Work instructions
The tail of the records, from the line containing "blue robot (408, 154)" through the final line, should be printed exactly and on its own.
[Opening Data to use section]
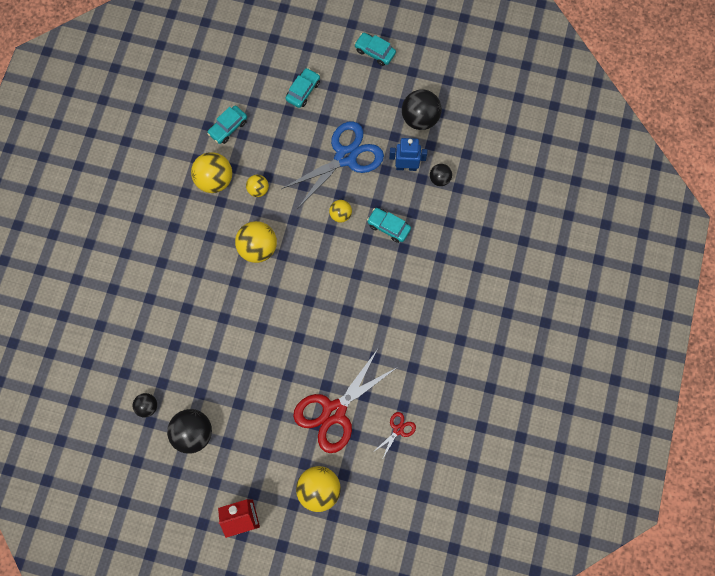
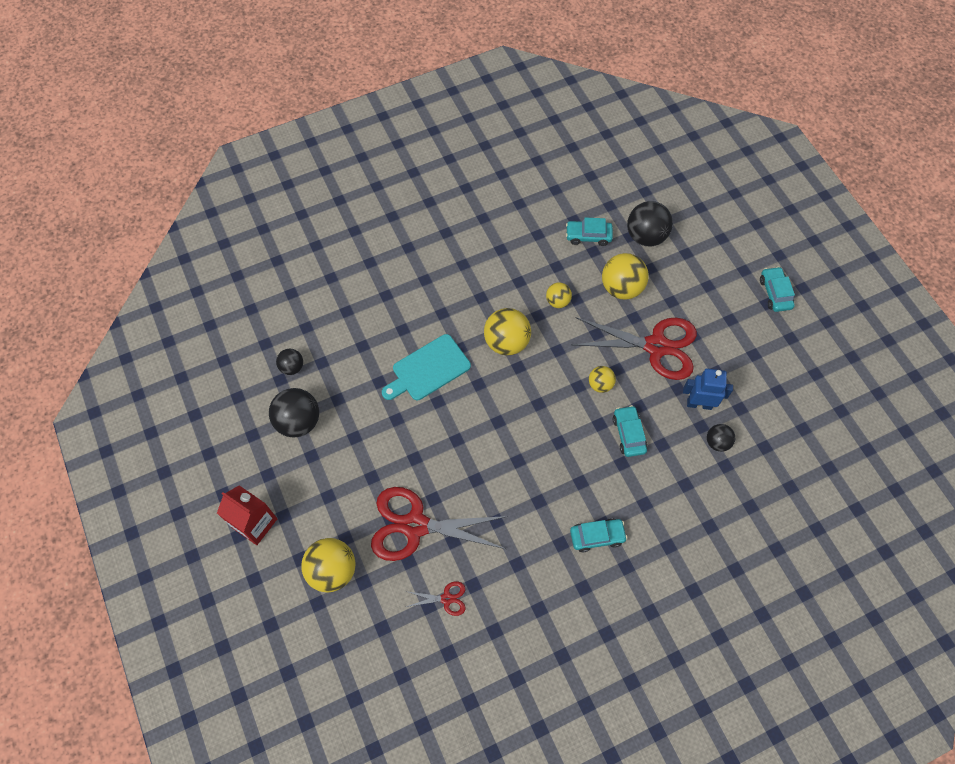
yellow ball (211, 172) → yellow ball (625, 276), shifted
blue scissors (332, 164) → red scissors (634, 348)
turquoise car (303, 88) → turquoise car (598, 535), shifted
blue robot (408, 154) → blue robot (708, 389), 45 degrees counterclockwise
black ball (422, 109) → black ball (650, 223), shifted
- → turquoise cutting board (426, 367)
[Closing Data to use section]
Final answer
blue robot (408, 154) → blue robot (708, 389), 45 degrees counterclockwise
black ball (422, 109) → black ball (650, 223), shifted
- → turquoise cutting board (426, 367)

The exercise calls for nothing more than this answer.